═════ The data

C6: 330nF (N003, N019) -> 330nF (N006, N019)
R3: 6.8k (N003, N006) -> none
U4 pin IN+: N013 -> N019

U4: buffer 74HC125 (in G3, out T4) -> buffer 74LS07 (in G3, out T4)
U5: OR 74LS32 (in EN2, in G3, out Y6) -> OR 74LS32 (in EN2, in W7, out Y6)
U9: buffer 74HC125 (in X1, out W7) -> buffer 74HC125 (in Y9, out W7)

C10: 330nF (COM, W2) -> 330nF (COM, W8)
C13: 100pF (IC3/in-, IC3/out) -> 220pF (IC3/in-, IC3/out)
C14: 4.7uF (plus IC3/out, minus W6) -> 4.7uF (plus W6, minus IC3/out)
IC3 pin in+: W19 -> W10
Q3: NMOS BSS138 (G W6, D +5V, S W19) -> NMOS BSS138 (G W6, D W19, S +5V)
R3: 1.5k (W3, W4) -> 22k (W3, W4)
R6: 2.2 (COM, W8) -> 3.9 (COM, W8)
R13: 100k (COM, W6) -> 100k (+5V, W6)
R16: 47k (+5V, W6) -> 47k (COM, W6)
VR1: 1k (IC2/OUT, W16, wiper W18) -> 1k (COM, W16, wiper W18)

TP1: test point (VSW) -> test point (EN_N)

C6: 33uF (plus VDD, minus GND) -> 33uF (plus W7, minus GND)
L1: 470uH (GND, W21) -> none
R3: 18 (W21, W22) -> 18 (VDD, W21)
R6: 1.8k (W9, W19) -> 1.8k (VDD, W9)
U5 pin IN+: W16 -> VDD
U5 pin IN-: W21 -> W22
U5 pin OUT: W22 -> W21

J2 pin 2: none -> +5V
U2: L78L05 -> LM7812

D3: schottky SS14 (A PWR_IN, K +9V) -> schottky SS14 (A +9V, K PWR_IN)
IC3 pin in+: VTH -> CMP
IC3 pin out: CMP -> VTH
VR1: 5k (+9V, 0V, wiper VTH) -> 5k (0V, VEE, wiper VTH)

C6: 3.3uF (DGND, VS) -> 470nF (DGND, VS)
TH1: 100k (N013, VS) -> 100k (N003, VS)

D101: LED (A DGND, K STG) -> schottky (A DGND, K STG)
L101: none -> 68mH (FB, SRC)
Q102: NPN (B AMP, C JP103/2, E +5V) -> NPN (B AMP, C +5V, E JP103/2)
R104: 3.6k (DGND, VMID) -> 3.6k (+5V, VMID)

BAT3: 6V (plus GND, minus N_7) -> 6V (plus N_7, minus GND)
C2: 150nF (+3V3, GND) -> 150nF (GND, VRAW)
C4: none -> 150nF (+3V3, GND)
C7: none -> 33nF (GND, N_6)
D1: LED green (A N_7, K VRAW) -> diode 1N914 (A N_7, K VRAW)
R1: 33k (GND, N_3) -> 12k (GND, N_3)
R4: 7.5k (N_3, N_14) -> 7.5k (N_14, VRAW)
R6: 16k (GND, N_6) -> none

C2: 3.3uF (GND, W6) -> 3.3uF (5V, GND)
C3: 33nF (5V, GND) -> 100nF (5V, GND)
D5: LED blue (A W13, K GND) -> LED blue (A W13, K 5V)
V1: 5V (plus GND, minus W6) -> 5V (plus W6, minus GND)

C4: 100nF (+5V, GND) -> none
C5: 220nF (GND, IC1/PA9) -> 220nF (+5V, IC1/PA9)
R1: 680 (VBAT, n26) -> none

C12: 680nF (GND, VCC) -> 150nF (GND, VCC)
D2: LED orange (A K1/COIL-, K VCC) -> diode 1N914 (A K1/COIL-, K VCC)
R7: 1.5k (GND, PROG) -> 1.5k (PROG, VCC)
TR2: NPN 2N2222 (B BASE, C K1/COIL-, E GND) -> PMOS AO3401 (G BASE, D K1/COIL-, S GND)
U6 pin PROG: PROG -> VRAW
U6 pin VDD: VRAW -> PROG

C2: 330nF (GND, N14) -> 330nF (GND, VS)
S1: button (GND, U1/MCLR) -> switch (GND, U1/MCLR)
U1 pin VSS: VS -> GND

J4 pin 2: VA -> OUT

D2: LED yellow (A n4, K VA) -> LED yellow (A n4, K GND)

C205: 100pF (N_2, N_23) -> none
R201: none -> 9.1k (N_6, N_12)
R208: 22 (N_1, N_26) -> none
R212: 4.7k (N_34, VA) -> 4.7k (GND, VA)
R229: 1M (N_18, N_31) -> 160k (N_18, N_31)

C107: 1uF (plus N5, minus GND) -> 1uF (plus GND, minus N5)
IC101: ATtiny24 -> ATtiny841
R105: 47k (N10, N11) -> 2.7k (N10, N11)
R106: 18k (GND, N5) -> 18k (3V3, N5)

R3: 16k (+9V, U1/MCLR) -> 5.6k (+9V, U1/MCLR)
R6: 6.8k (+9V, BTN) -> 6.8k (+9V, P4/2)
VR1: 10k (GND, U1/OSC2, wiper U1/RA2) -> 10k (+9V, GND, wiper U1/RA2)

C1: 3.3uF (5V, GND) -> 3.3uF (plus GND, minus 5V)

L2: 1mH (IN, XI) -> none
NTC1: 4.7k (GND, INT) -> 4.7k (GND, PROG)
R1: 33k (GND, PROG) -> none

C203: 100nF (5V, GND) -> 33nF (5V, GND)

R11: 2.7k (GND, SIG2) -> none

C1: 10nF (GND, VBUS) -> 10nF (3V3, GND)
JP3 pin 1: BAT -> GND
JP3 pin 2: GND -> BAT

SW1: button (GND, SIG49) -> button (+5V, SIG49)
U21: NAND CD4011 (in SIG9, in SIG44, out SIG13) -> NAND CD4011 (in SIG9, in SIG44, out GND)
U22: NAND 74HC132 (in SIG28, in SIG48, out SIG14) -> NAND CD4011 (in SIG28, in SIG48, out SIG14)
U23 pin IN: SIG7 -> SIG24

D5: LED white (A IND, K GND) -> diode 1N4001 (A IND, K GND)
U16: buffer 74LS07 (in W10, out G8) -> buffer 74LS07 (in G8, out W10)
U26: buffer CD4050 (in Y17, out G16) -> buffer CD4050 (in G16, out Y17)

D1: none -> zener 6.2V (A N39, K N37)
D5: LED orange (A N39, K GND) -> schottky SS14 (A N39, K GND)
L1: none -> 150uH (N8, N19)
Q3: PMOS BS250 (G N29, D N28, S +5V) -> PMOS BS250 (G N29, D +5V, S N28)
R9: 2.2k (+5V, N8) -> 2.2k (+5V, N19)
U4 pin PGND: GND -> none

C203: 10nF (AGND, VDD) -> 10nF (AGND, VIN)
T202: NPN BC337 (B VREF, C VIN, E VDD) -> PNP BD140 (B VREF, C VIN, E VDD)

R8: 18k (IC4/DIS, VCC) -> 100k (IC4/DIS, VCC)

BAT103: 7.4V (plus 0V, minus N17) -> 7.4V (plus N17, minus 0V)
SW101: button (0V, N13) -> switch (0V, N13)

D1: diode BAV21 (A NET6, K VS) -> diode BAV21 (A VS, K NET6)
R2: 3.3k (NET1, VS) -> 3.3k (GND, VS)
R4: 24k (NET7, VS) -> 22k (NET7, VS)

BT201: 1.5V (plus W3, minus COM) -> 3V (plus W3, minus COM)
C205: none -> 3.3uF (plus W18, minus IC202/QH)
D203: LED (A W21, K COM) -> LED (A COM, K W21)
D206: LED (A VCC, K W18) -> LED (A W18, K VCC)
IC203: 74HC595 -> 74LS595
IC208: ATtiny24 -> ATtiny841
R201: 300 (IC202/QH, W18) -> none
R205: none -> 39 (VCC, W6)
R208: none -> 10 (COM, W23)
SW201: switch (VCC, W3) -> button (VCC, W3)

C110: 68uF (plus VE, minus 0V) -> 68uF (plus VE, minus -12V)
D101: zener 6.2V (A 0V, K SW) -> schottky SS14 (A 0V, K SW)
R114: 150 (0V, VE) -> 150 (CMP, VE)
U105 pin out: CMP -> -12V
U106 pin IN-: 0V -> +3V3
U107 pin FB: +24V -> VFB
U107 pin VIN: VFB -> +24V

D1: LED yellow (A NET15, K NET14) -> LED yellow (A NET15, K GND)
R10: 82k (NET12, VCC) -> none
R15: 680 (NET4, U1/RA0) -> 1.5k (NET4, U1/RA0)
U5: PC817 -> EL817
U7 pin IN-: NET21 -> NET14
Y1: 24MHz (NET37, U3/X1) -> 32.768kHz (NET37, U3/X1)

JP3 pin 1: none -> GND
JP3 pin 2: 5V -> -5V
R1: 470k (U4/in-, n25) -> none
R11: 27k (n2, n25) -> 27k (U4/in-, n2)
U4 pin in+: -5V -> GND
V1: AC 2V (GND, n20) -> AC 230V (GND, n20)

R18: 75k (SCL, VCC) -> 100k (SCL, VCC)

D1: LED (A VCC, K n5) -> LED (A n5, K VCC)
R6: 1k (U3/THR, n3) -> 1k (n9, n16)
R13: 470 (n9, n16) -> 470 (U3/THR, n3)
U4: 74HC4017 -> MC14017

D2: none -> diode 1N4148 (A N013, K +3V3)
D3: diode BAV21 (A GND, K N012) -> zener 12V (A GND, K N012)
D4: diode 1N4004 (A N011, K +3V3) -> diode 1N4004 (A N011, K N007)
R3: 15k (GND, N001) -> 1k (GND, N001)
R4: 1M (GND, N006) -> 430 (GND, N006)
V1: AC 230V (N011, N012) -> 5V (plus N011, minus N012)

══════════

Copy each line above containing the string "zener".

# Response to this exercise
D1: none -> zener 6.2V (A N39, K N37)
D101: zener 6.2V (A 0V, K SW) -> schottky SS14 (A 0V, K SW)
D3: diode BAV21 (A GND, K N012) -> zener 12V (A GND, K N012)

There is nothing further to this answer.